### [Task requirements]
Among the records below, how many lines contain "white"? State the number and nothing more.

### [Materials provided]
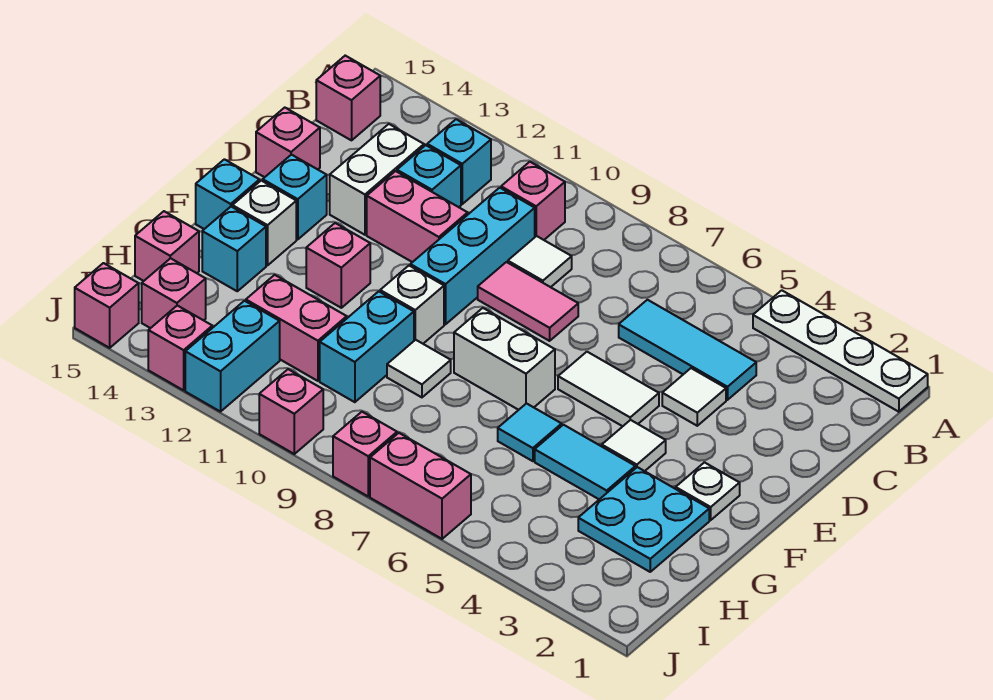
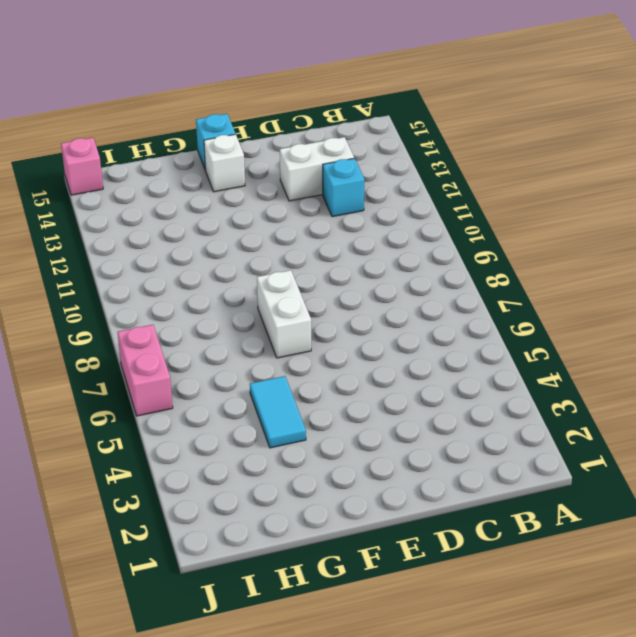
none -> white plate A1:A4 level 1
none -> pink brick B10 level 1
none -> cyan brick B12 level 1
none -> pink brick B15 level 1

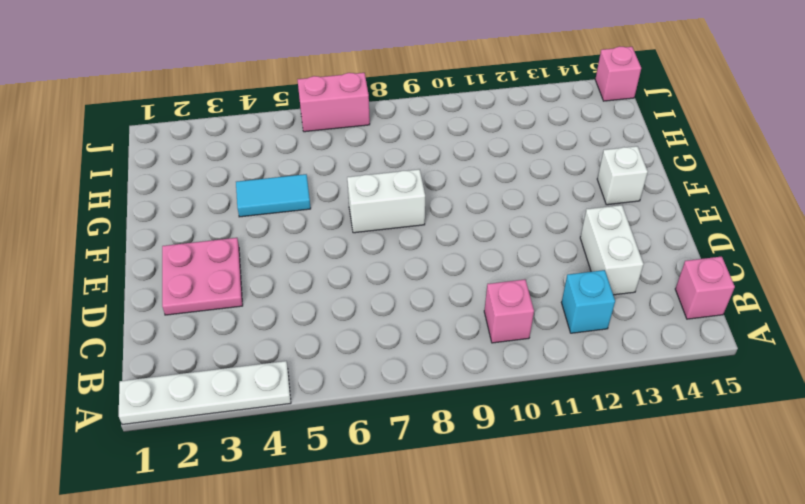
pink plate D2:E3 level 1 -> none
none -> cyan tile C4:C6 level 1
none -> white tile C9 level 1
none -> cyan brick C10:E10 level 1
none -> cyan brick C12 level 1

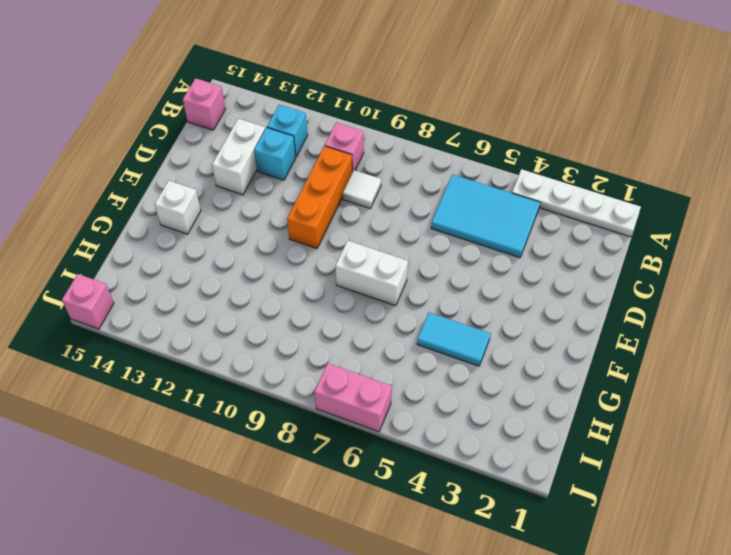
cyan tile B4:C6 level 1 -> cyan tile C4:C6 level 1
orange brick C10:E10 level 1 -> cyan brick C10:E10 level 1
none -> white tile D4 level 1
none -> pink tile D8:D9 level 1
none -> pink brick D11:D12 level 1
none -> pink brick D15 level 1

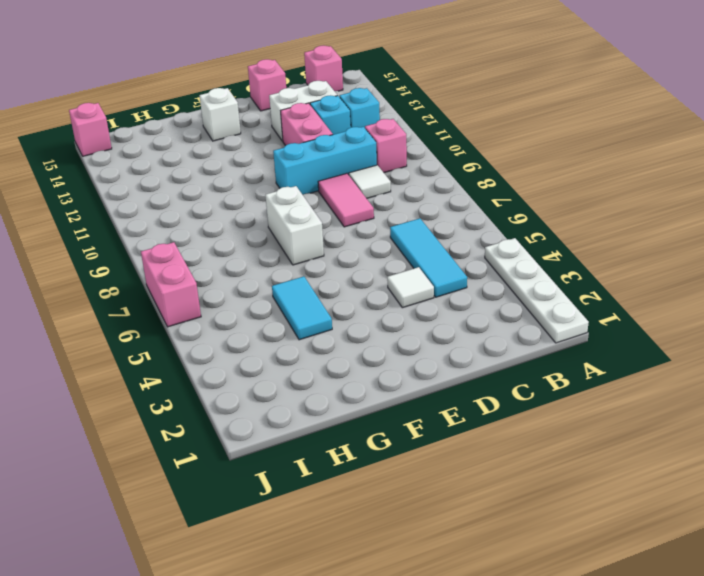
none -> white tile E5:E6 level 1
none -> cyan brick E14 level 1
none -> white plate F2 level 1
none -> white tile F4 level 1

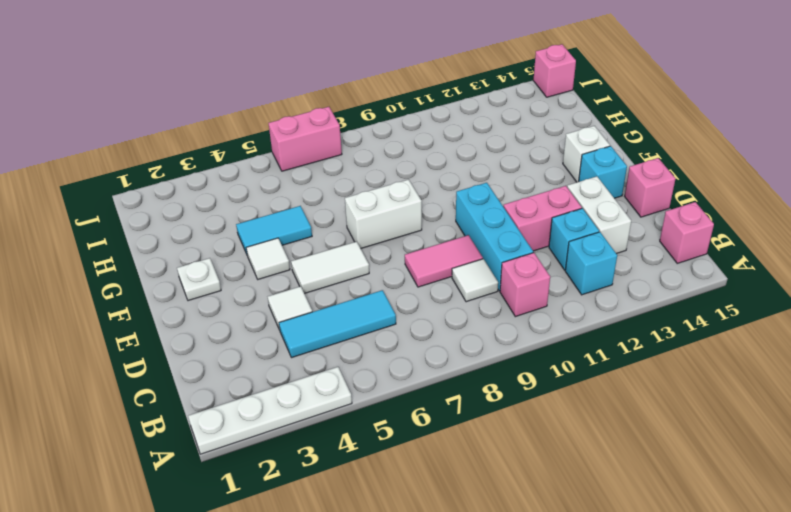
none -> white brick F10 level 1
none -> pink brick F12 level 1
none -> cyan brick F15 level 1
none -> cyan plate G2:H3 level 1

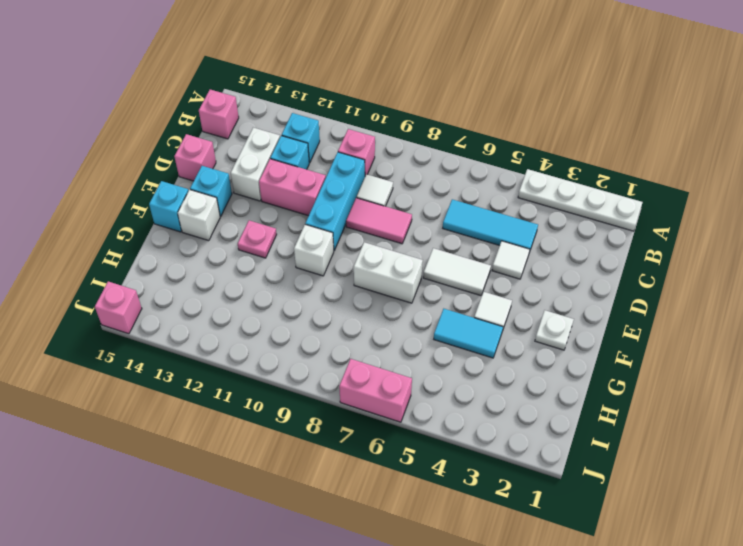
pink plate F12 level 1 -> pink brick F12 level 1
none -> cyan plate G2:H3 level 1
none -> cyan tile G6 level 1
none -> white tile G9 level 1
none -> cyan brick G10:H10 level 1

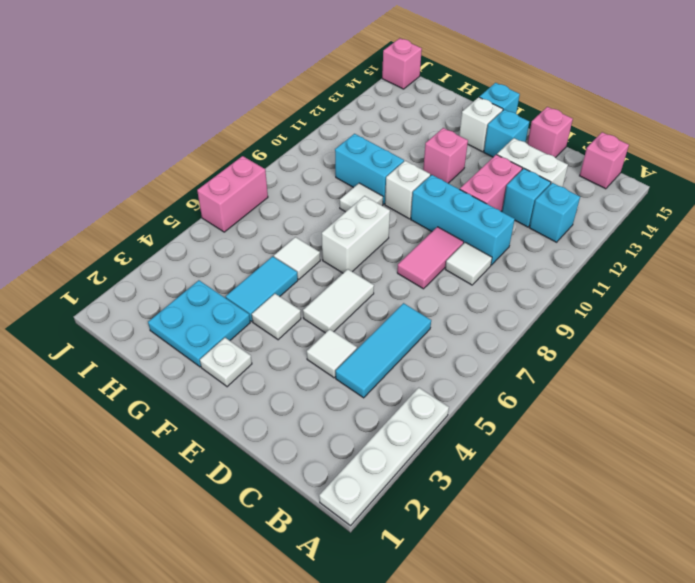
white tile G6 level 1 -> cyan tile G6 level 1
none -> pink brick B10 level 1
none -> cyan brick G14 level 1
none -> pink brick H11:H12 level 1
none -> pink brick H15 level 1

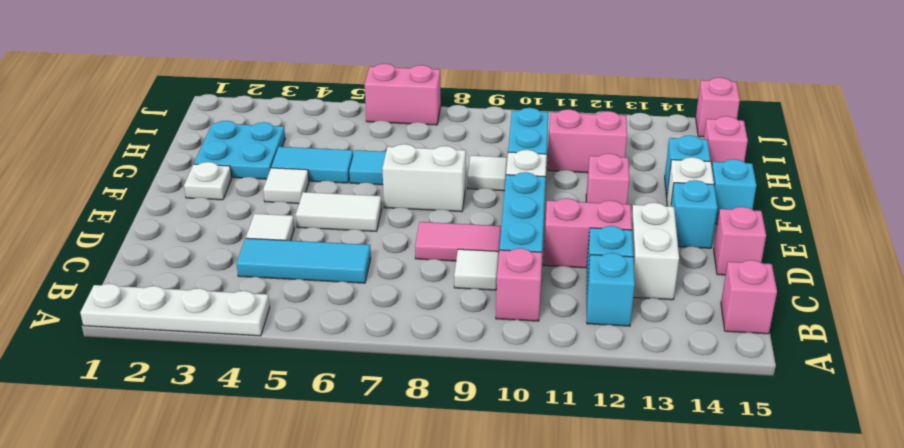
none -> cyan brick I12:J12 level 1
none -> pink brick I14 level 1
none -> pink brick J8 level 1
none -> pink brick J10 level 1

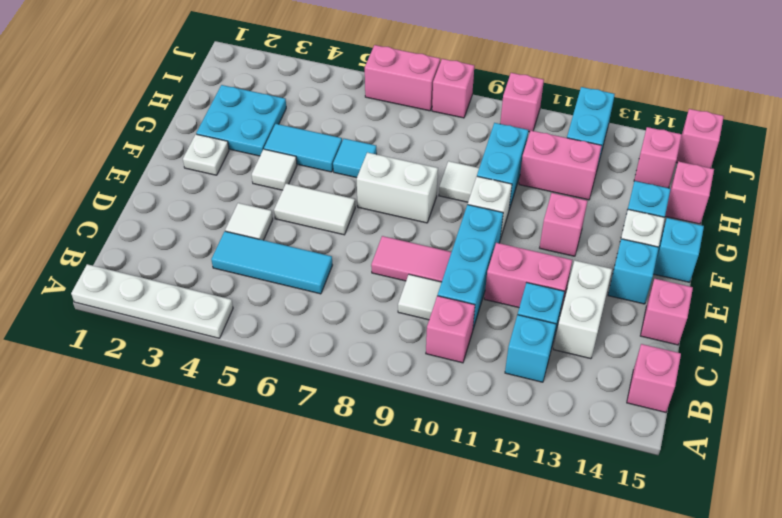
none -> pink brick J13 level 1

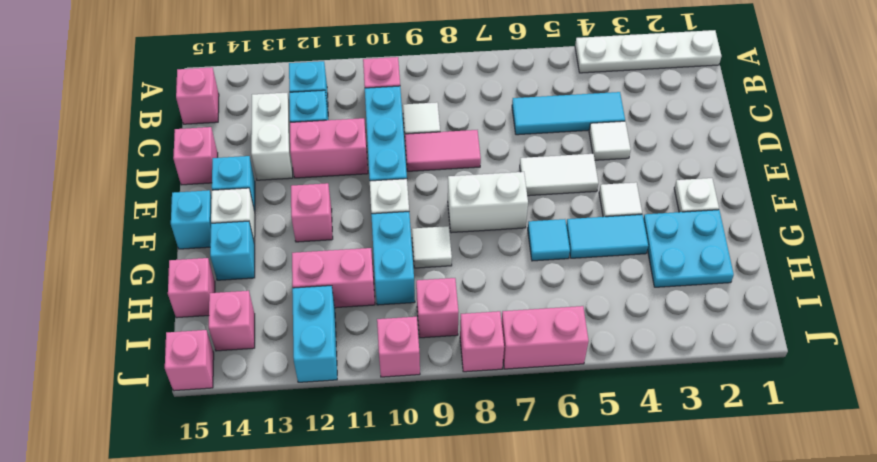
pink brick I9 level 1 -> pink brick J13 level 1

### [Written answer]
9